(EXERCISE DETAILS): Every line from the start of the records through the line with "272, 668, 319" is to be written out exactly; pictures are not.

(DATASET EXCERPTS):

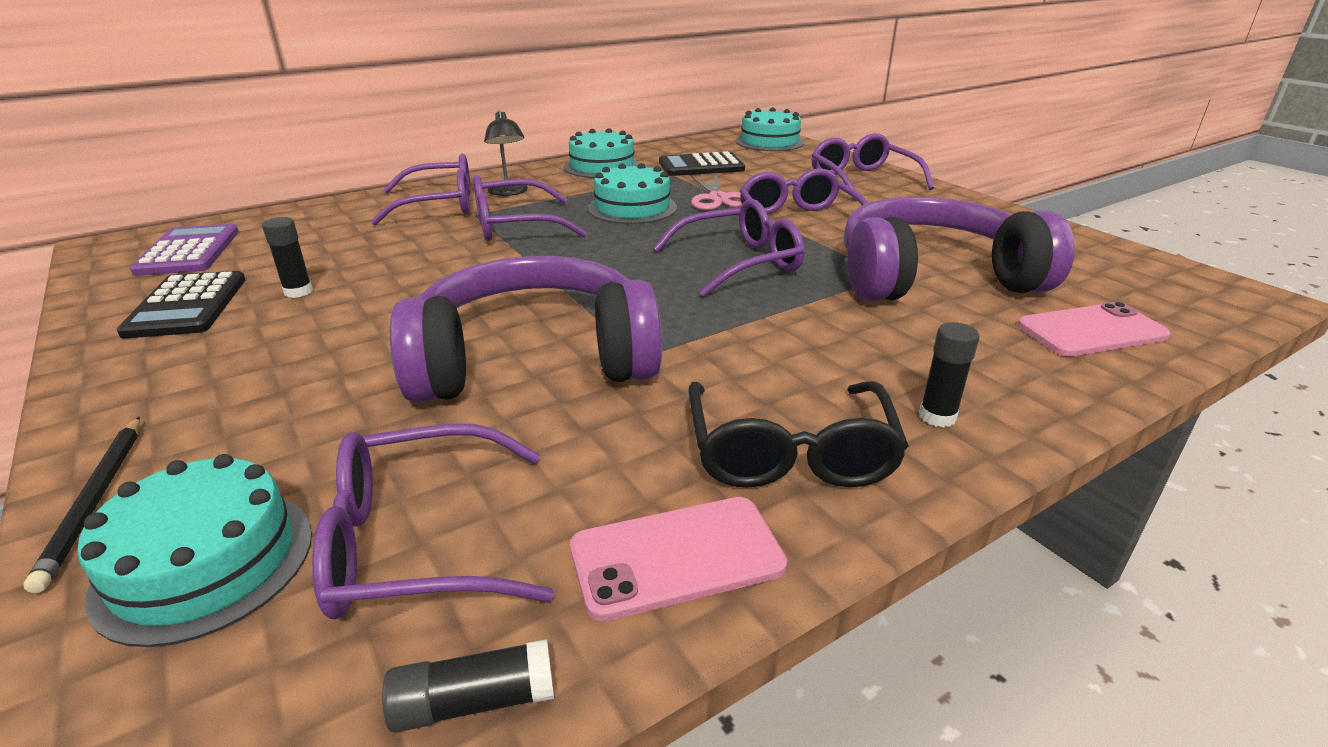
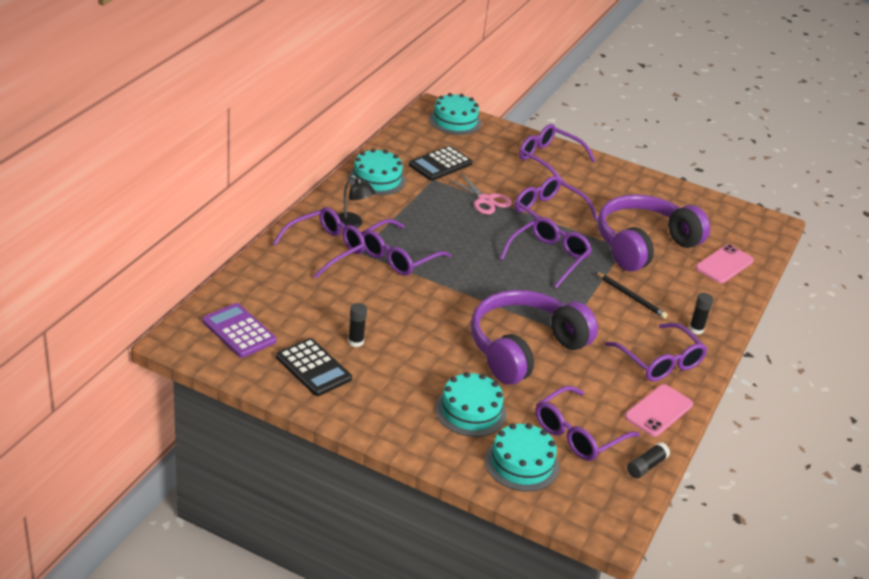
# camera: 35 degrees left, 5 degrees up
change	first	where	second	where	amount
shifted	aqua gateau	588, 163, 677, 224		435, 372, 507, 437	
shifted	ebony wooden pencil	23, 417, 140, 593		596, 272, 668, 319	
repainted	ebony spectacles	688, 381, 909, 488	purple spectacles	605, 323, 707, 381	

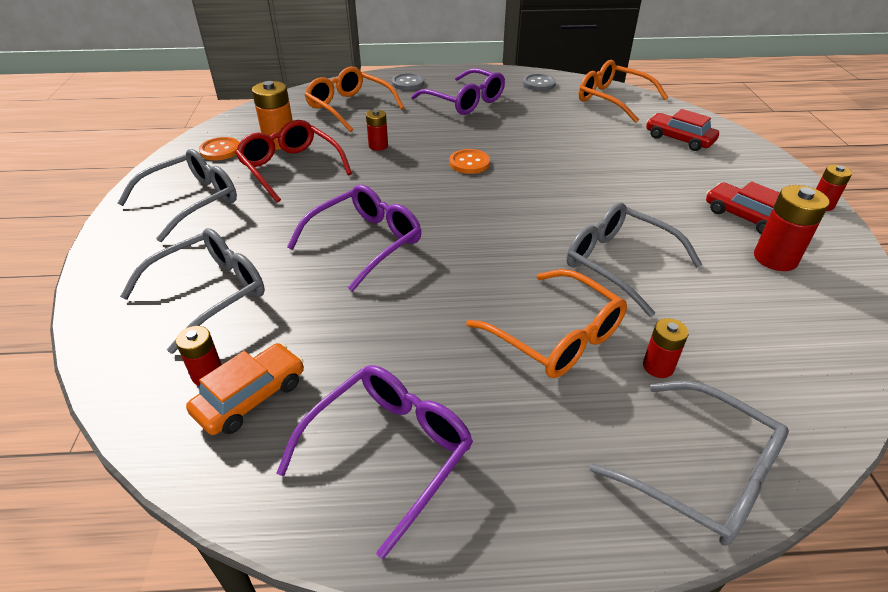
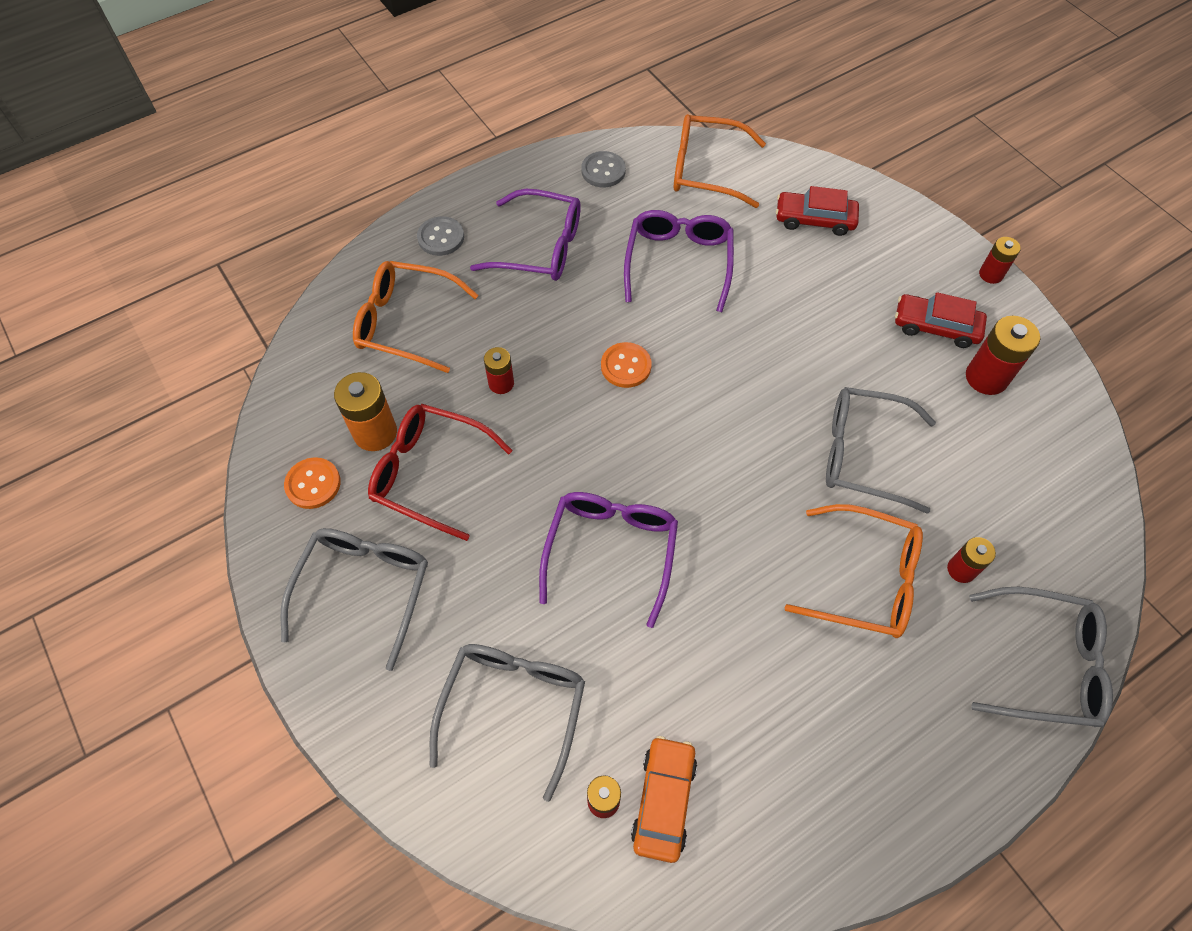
# camera: 30 degrees left, 20 degrees up
change	first	where	second	where	amount
shifted	purple spectacles	276, 365, 473, 559		624, 210, 734, 312	

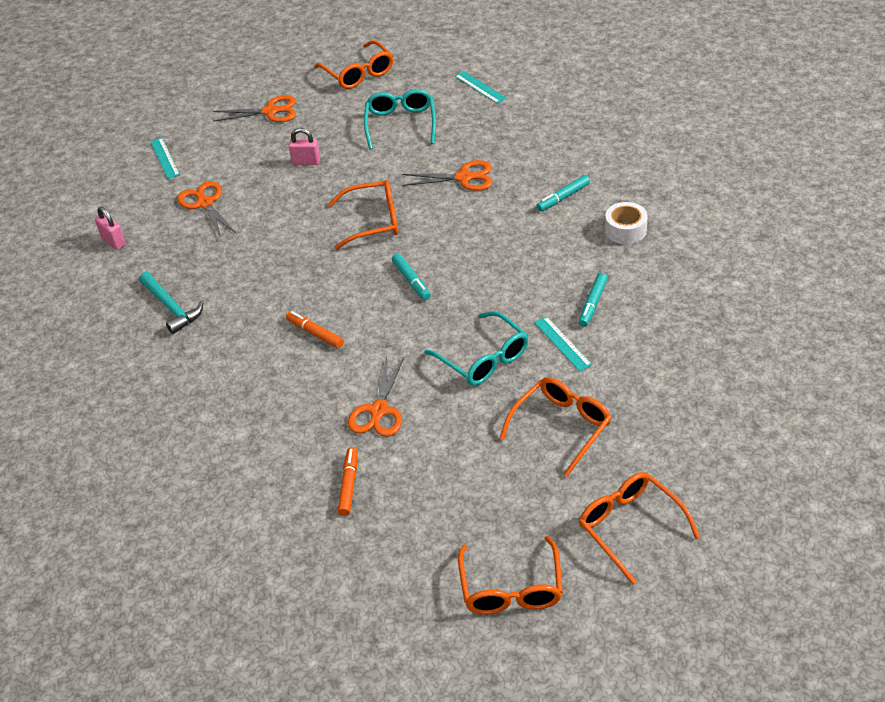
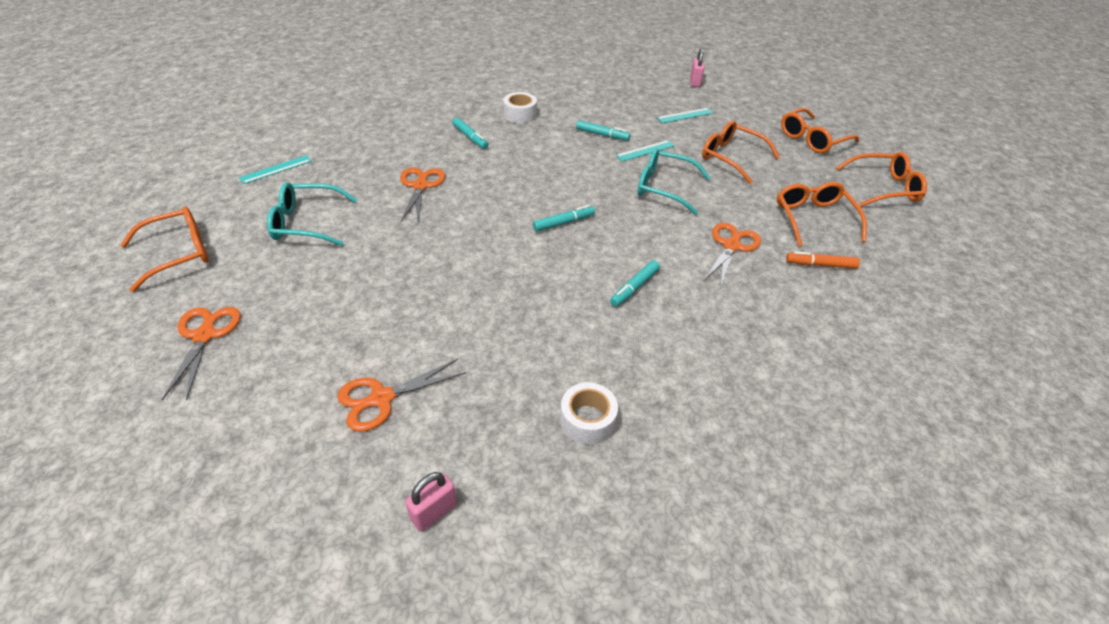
# camera: 95 degrees left, 0 degrees up
change	first	where	second	where	amount
swapped	aqua carpenter's hammer	139, 272, 203, 334	pure white roll of tape	560, 382, 618, 445	
repainted	bright orange marker pen	286, 311, 344, 348	aqua marker pen	610, 260, 660, 307	
rotated	aqua spectacles	424, 311, 529, 386		638, 148, 710, 215	120 degrees counterclockwise
shifted	aqua ruler	150, 138, 180, 179		657, 108, 713, 123	
shifted	rosy lock	289, 128, 320, 165		690, 49, 704, 87	
rotated	bright orange pair of scissors	348, 356, 404, 437		703, 223, 761, 288	75 degrees counterclockwise
shifted	bright orange spectacles	328, 180, 398, 250		777, 182, 867, 246	

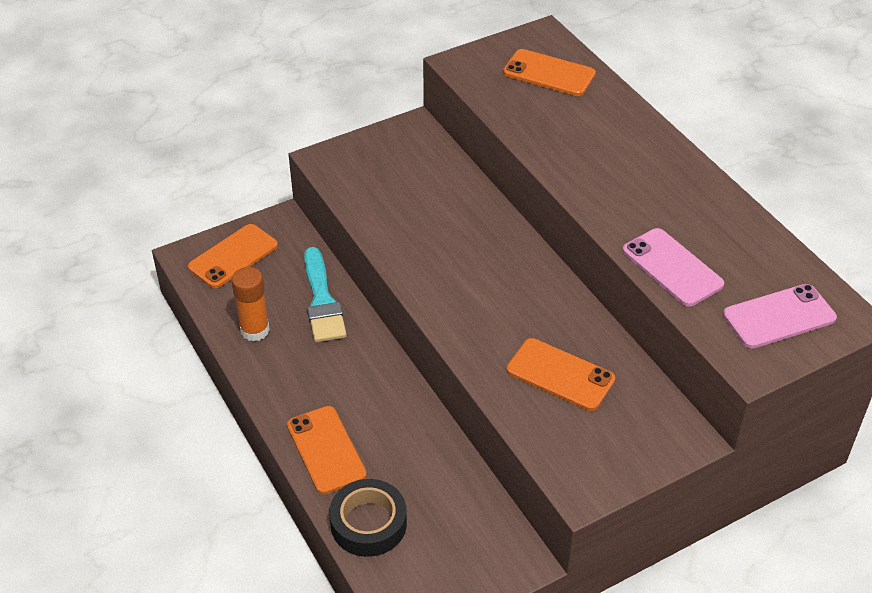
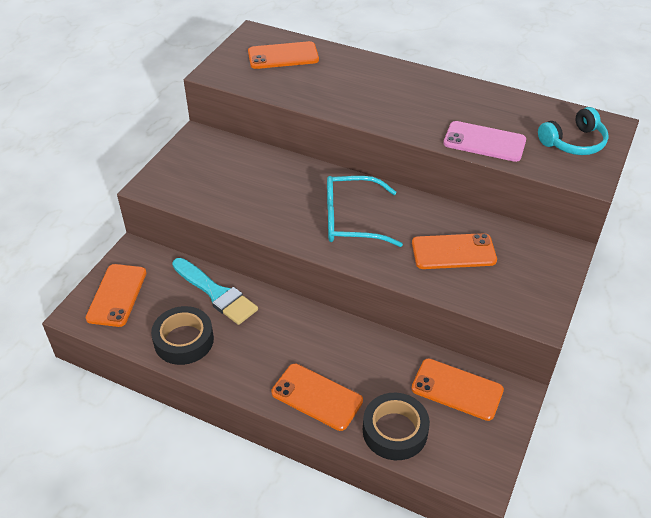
# camera: 35 degrees left, 0 degrees up
change	first	where	second	where	amount
swapped	bright orange glue stick	231, 267, 270, 342	ebony roll of tape	151, 306, 214, 365	
new			aqua spectacles	327, 176, 403, 247	
new			bright orange mobile phone	411, 359, 504, 421	
swapped	rosy mobile phone	723, 284, 837, 348	aqua over-ear headphones	538, 107, 609, 155	

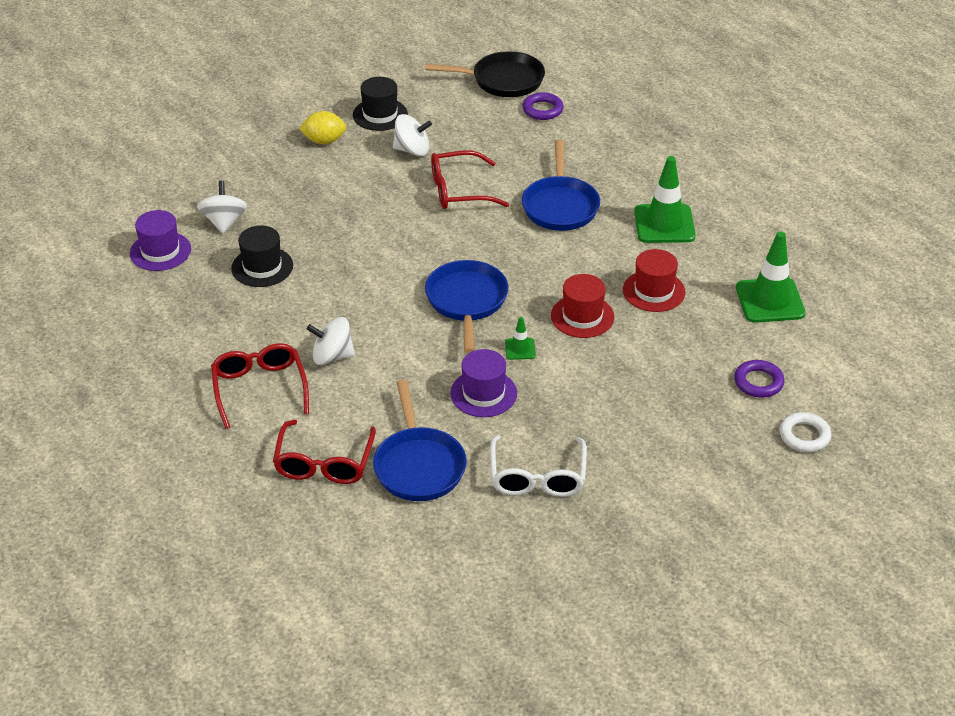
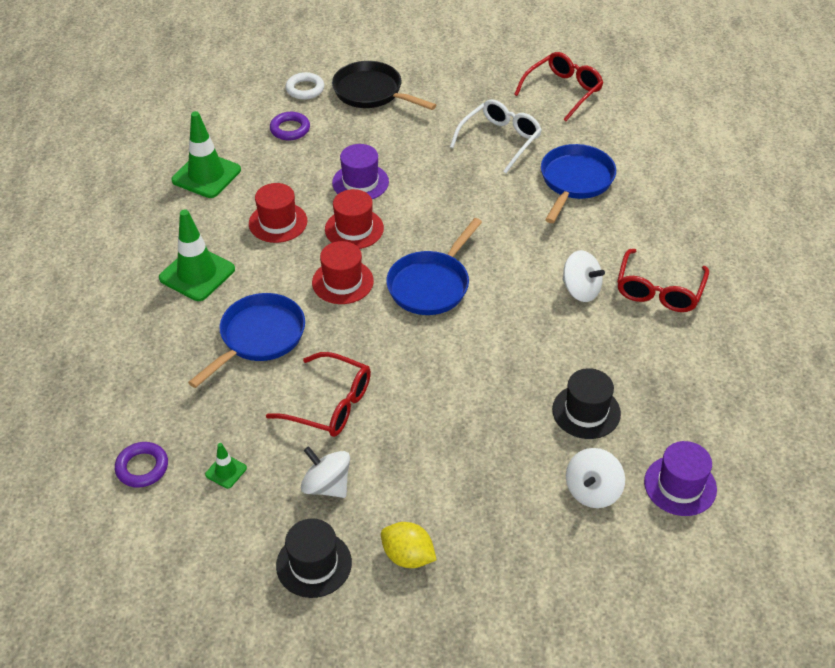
# camera: 145 degrees left, 5 degrees up
change	first	where	second	where	amount
shifted	leaf-green traffic cone	505, 317, 536, 360		205, 443, 247, 489	
new			scarlet tall hat	312, 241, 374, 304	
shifted	ebony skillet	425, 51, 545, 97		332, 61, 436, 110	
shifted	purple tall hat	450, 349, 517, 417		332, 144, 389, 199	
shifted	scarlet spectacles	273, 420, 376, 484		514, 52, 603, 121	

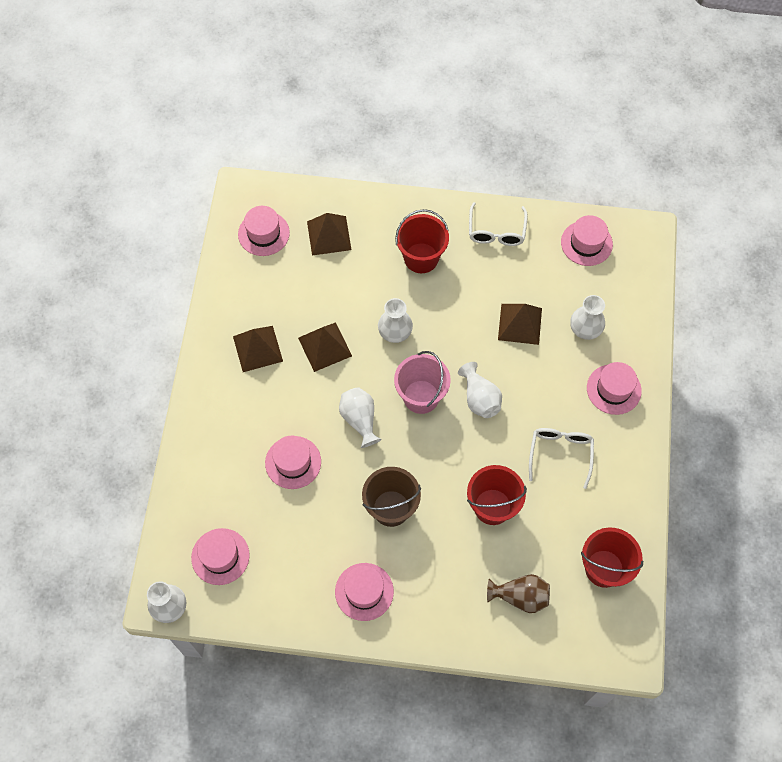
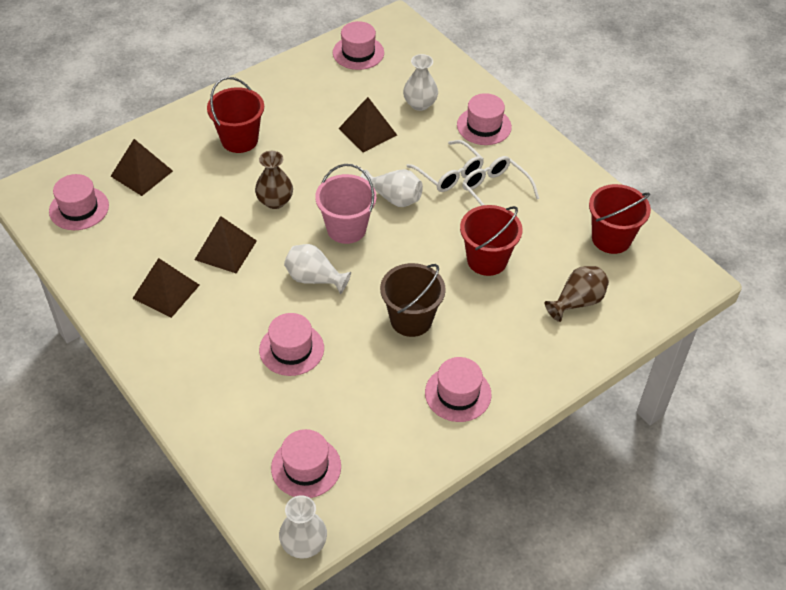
# camera: 45 degrees left, 15 degrees down
change	first	where	second	where	amount
repainted	pure white flower vase	378, 298, 413, 343	russet flower vase	255, 151, 293, 209	
shifted	pure white spectacles	469, 202, 528, 246		406, 140, 484, 192	

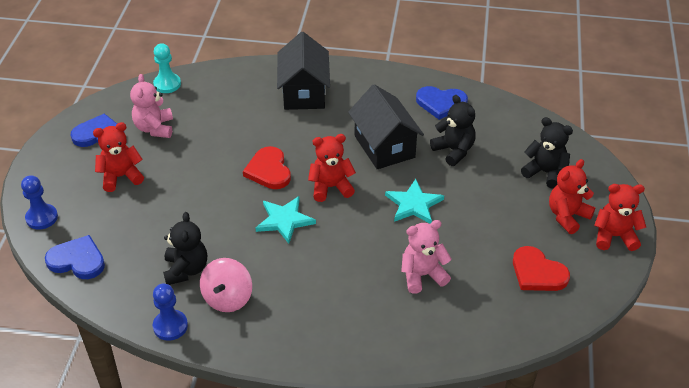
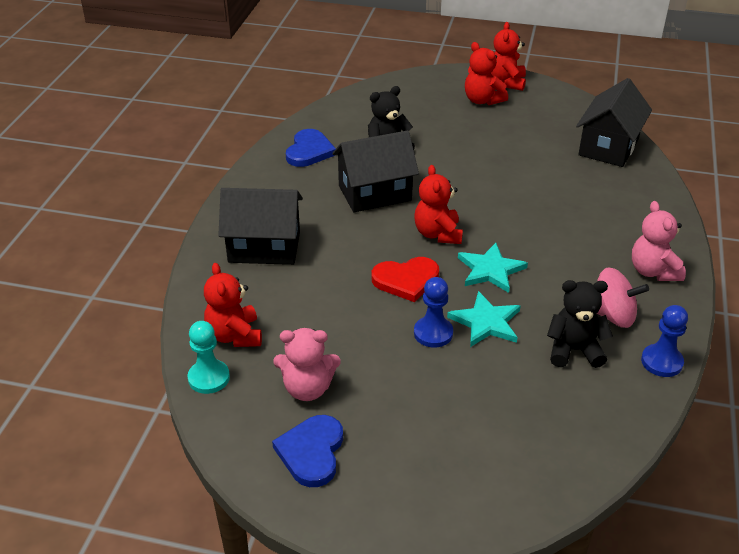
# camera: 85 degrees left, 5 degrees down
change	first	where	second	where	amount
shifted	scarlet teddy	93, 122, 144, 192		204, 263, 262, 347	
shifted	blue game pawn	21, 175, 58, 230		414, 277, 453, 347	
shifted	aqua star	385, 179, 444, 224		447, 291, 520, 347	
new			ebony cottage	576, 78, 652, 167	
shifted	rosy teddy	401, 220, 452, 294		632, 201, 686, 281	
gone	blue heart	45, 235, 105, 279			
gone	scarlet heart	513, 246, 570, 291			
gone	ebony teddy	521, 117, 573, 189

(SOLUTION FOR THIS EXERCISE):
# camera: 35 degrees left, 5 degrees up
change	first	where	second	where	amount
shifted	aqua gateau	588, 163, 677, 224		435, 372, 507, 437	
shifted	ebony wooden pencil	23, 417, 140, 593		596, 272, 668, 319	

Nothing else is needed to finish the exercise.